*** STUDY MATERIAL Section Begins ***

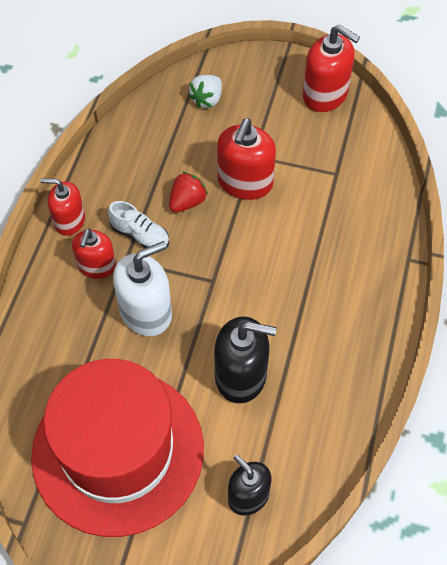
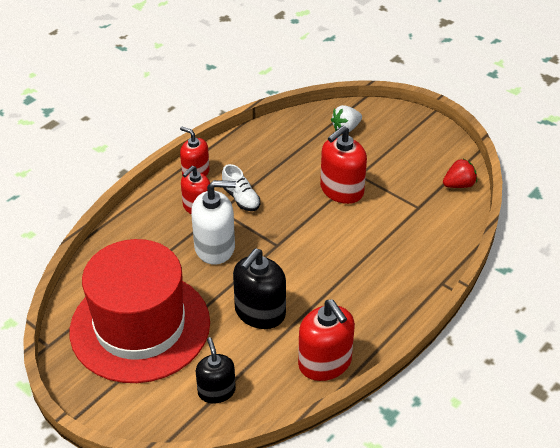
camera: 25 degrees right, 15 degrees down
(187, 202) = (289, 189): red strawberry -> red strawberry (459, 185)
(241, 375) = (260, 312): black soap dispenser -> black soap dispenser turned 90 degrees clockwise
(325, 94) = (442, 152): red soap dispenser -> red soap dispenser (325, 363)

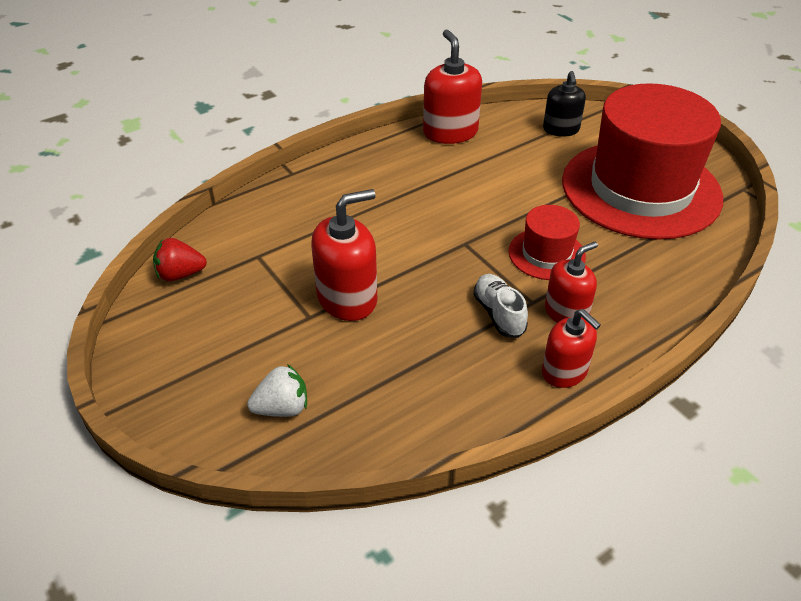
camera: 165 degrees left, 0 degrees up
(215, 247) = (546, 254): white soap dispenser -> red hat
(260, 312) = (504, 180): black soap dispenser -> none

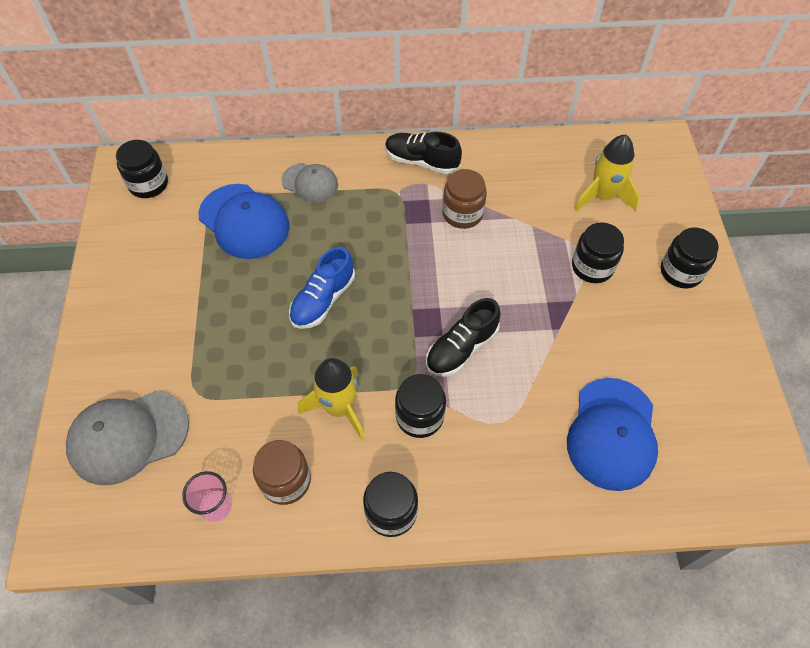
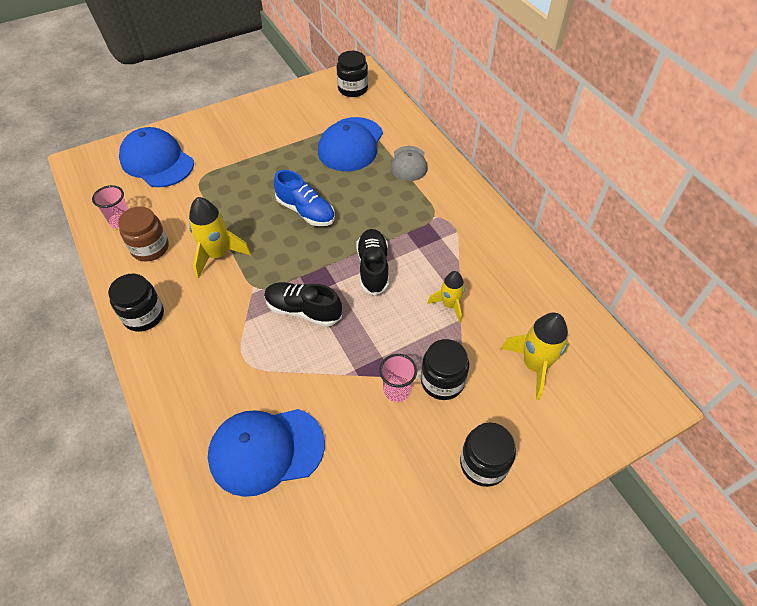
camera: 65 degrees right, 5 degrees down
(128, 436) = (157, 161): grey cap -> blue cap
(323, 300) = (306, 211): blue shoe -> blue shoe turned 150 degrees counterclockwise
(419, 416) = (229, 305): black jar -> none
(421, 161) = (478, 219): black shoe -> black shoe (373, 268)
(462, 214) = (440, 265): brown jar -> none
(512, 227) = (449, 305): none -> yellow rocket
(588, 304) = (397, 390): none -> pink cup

*** STUDY MATERIAL Section Ends ***

YOUR OBJECTIVE: The lines from the one with "(462, 214) = (440, 265): brown jar -> none" through the end of the data above are to be set down exactly, with both boundary lines included and no other lines.

ANSWER FOR THE TASK:
(462, 214) = (440, 265): brown jar -> none
(512, 227) = (449, 305): none -> yellow rocket
(588, 304) = (397, 390): none -> pink cup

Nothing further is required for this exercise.